Stepwise shape edit descriptions
========================================

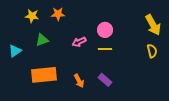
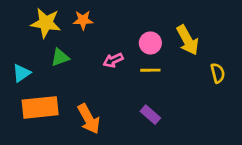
yellow star: (32, 16) -> (46, 23), size x1.5
yellow arrow: (153, 25) -> (188, 40), moved
orange rectangle: (44, 75) -> (40, 107), moved
orange arrow: (79, 81) -> (89, 119), moved, size x1.5

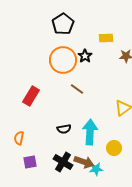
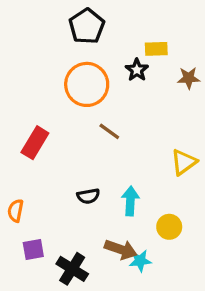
black star: (85, 56) -> (137, 70), moved
cyan arrow: (90, 132) -> (130, 201), size x0.7
black cross: (63, 162) -> (72, 269), moved

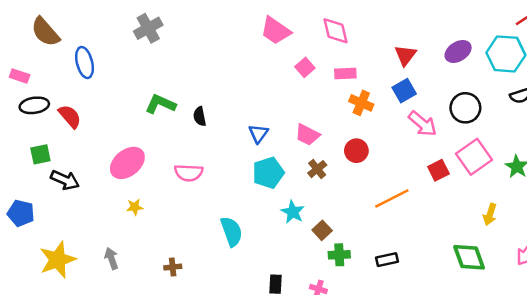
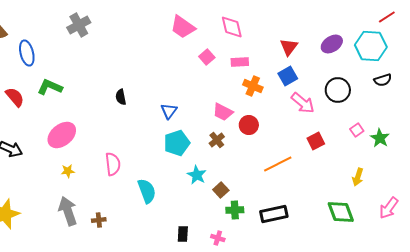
green L-shape: (160, 104) -> (50, 87), moved
pink trapezoid: (307, 135) -> (223, 112), moved
pink square: (474, 157) -> (357, 130), moved, size x0.5
pink semicircle: (189, 173) -> (113, 164), moved, turned -100
gray arrow: (111, 258) -> (68, 211), moved, size x1.6
black rectangle: (387, 260) -> (274, 214), size x1.5

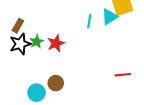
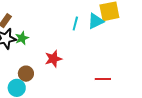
red star: (56, 43) -> (53, 59), moved
brown circle: (56, 83) -> (26, 74), moved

========================================

> _TASK REQUIREMENTS_: Lines from the one holding "pink semicircle: (189, 173)" to the end of the data, both ends included, are to be given again exactly; no pictures belong in the copy.

> _RESULT OF THIS EXERCISE_:
pink semicircle: (189, 173) -> (113, 164), moved, turned -100
gray arrow: (111, 258) -> (68, 211), moved, size x1.6
black rectangle: (387, 260) -> (274, 214), size x1.5

red star: (56, 43) -> (53, 59), moved
brown circle: (56, 83) -> (26, 74), moved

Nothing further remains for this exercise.